▸ Stated problem
Retype everything in the listing from its first line down to the line containing "gray trapezoid: moved 3", including that line, without changing anything.
═════ Listed records
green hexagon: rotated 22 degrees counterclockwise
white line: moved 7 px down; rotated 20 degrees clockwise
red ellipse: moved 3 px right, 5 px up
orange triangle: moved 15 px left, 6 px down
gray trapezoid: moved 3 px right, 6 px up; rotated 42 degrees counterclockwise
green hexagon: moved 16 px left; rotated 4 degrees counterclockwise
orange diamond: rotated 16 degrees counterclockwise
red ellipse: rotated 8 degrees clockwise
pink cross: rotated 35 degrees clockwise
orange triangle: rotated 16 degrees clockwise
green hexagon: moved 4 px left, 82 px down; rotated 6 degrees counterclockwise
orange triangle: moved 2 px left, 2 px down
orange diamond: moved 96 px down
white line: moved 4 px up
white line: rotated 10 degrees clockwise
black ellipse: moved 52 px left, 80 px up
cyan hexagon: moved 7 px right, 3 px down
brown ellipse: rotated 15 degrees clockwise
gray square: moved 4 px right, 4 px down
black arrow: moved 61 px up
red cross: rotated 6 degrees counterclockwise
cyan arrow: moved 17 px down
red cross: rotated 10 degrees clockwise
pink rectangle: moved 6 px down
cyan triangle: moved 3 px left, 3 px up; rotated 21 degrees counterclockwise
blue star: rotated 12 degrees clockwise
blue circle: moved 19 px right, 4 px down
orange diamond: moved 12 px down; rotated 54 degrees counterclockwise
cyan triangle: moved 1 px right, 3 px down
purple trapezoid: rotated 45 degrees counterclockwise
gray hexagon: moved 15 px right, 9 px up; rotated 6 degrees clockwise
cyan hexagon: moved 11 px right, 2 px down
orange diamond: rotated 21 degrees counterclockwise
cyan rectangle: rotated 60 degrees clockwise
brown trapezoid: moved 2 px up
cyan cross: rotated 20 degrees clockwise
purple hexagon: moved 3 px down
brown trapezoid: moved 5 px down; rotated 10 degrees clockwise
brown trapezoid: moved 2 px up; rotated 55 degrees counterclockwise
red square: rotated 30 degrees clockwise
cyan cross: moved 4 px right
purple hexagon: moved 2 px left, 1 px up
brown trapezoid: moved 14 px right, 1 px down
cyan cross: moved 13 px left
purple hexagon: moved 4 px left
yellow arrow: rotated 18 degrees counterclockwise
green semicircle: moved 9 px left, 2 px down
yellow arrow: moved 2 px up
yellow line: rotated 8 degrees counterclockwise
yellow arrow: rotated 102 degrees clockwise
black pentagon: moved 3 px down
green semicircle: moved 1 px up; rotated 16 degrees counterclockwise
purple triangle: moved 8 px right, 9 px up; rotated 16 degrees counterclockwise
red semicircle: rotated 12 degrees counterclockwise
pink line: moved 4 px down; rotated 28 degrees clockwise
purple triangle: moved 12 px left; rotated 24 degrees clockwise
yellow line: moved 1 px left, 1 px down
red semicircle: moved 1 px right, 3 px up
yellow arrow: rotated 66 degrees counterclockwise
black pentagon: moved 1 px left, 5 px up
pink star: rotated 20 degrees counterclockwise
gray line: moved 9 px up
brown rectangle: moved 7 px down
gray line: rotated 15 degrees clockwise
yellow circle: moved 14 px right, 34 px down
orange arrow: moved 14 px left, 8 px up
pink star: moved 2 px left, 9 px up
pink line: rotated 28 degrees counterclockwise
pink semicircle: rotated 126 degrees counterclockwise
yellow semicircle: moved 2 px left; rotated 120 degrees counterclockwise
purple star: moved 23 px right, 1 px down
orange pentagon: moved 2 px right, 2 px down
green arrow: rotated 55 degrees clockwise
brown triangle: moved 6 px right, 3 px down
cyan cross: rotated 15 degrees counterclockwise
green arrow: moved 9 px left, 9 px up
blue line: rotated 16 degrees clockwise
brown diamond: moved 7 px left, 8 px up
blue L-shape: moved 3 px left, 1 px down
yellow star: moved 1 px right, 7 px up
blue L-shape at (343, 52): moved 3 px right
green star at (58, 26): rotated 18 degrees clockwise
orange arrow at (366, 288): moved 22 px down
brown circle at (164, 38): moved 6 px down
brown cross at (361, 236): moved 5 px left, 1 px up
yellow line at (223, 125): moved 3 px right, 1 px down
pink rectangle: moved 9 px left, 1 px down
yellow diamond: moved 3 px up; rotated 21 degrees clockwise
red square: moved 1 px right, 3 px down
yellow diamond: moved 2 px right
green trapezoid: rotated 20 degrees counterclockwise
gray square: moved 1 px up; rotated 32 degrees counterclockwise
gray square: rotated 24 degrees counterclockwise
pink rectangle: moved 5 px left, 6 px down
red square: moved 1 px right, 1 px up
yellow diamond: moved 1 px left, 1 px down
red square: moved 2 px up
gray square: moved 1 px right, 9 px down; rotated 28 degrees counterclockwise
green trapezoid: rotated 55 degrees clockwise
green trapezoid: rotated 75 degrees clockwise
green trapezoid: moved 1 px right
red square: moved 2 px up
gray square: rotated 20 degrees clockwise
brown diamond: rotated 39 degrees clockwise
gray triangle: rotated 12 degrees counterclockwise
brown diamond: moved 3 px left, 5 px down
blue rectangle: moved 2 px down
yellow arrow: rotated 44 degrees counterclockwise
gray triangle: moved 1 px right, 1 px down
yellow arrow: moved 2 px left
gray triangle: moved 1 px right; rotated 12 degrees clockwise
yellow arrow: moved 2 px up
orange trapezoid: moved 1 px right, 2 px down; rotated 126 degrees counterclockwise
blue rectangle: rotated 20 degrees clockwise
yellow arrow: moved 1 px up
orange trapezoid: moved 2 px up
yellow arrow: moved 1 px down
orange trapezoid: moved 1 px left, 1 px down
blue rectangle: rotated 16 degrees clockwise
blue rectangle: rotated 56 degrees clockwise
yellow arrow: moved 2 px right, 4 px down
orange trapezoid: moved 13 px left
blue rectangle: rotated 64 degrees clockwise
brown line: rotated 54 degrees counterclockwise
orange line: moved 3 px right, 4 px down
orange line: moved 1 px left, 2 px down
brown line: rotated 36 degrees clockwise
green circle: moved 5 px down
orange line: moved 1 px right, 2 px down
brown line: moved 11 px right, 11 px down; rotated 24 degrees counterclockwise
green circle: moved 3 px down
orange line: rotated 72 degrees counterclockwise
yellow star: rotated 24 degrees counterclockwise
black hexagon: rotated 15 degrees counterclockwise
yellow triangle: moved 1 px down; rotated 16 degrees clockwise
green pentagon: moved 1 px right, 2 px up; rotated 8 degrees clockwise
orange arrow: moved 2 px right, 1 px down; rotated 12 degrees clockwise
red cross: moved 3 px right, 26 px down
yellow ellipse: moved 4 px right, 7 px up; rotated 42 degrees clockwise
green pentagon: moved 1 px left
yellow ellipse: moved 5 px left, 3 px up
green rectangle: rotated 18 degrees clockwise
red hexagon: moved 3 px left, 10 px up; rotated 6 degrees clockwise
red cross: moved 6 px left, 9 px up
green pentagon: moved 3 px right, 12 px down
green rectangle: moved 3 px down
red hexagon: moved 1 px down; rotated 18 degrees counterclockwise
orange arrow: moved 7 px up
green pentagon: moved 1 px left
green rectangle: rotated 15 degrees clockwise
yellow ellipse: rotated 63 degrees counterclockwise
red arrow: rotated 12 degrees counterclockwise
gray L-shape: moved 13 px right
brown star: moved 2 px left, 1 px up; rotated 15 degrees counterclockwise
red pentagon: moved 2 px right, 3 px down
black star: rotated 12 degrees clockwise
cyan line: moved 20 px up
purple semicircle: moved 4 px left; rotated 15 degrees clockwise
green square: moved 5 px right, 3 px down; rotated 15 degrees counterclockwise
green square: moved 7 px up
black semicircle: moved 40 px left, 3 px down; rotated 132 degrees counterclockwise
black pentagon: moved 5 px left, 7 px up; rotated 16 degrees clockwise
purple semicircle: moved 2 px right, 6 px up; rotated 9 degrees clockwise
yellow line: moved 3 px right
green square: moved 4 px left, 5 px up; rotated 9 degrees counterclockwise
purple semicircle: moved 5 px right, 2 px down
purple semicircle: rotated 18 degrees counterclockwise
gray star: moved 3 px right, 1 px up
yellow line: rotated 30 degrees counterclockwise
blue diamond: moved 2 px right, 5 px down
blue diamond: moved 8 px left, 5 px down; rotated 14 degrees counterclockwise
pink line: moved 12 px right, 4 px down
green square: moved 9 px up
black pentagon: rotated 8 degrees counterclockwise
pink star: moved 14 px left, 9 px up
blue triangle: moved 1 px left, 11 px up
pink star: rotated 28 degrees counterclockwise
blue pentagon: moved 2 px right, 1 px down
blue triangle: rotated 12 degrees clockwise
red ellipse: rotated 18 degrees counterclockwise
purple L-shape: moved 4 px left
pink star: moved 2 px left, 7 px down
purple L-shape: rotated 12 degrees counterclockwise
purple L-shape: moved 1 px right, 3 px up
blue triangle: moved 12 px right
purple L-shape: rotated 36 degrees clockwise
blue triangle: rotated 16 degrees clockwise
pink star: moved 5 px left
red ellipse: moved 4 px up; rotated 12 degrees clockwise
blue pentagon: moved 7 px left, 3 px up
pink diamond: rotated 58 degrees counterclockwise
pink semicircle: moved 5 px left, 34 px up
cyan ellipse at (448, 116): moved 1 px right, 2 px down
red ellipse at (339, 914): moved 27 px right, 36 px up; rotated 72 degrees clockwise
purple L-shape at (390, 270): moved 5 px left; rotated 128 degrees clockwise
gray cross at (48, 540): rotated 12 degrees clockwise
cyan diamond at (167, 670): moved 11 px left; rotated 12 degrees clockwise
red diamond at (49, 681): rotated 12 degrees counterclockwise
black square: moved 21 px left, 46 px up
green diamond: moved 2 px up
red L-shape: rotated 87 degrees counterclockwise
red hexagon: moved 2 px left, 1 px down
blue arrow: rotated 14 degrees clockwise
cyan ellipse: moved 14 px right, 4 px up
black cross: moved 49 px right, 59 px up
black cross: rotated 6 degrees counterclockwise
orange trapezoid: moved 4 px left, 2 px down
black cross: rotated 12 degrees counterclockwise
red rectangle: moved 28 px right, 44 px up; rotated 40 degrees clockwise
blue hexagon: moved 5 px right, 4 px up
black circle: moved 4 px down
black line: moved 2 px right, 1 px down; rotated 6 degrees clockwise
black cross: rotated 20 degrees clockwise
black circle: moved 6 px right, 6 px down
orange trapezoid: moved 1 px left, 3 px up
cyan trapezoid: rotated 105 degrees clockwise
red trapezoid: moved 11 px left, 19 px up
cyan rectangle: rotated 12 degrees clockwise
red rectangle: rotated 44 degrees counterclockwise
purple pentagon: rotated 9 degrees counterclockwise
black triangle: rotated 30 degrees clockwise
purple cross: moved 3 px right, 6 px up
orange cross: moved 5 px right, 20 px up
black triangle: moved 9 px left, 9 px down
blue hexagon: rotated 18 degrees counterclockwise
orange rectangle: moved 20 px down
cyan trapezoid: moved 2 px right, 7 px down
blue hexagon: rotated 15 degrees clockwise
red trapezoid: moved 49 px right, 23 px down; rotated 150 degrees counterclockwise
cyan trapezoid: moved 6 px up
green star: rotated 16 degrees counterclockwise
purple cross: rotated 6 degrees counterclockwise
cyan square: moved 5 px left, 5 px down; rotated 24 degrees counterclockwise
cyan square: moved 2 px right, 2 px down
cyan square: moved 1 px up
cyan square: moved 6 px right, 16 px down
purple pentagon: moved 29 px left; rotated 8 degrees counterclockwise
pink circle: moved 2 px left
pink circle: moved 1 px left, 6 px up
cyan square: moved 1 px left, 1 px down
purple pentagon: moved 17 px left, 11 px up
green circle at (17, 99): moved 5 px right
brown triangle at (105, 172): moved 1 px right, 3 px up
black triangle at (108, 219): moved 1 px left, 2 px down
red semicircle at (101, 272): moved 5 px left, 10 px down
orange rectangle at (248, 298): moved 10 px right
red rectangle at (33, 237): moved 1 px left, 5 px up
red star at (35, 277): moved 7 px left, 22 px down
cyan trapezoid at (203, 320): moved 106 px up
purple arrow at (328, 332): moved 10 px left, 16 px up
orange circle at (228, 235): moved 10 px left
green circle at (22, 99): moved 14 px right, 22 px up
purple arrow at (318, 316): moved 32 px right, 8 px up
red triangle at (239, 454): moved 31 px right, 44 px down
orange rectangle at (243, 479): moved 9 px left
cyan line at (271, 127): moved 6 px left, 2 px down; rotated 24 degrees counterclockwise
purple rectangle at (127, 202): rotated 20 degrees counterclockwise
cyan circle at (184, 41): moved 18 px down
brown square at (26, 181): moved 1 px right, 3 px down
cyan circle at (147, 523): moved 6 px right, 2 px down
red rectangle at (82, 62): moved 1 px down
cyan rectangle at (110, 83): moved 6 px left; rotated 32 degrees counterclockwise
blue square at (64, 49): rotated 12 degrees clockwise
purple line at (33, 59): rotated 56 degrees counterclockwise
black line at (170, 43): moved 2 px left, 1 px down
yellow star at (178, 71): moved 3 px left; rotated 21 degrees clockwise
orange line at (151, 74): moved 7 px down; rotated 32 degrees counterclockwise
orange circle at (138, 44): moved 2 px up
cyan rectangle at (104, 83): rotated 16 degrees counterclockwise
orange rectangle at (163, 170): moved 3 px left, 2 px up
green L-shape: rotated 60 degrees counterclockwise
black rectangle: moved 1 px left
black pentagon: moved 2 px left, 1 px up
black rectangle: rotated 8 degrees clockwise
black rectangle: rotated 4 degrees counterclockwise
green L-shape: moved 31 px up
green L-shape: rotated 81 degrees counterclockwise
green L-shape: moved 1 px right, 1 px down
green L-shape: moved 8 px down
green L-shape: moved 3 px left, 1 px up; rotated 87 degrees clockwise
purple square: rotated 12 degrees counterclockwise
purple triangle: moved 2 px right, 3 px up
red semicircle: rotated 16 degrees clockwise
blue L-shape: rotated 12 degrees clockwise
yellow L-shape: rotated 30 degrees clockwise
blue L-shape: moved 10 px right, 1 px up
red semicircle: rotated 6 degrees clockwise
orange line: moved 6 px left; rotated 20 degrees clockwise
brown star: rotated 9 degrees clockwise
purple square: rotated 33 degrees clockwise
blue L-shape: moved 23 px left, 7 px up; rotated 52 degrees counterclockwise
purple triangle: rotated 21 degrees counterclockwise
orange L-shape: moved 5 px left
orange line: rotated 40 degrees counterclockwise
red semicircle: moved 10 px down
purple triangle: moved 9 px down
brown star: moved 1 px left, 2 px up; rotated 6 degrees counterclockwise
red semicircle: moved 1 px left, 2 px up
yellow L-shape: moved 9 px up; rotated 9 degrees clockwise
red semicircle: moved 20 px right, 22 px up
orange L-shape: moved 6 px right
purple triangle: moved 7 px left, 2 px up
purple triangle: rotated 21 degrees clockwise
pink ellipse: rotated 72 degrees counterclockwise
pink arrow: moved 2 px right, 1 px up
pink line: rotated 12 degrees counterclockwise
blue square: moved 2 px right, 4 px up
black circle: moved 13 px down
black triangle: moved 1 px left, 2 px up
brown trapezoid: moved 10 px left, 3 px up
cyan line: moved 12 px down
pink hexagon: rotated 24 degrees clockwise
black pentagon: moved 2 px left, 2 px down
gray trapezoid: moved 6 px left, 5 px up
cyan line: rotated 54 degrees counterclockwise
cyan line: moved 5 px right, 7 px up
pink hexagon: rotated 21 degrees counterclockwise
══════════
▸ The solution
green hexagon: rotated 22 degrees counterclockwise
white line: moved 7 px down; rotated 20 degrees clockwise
red ellipse: moved 3 px right, 5 px up
orange triangle: moved 15 px left, 6 px down
gray trapezoid: moved 3 px right, 6 px up; rotated 42 degrees counterclockwise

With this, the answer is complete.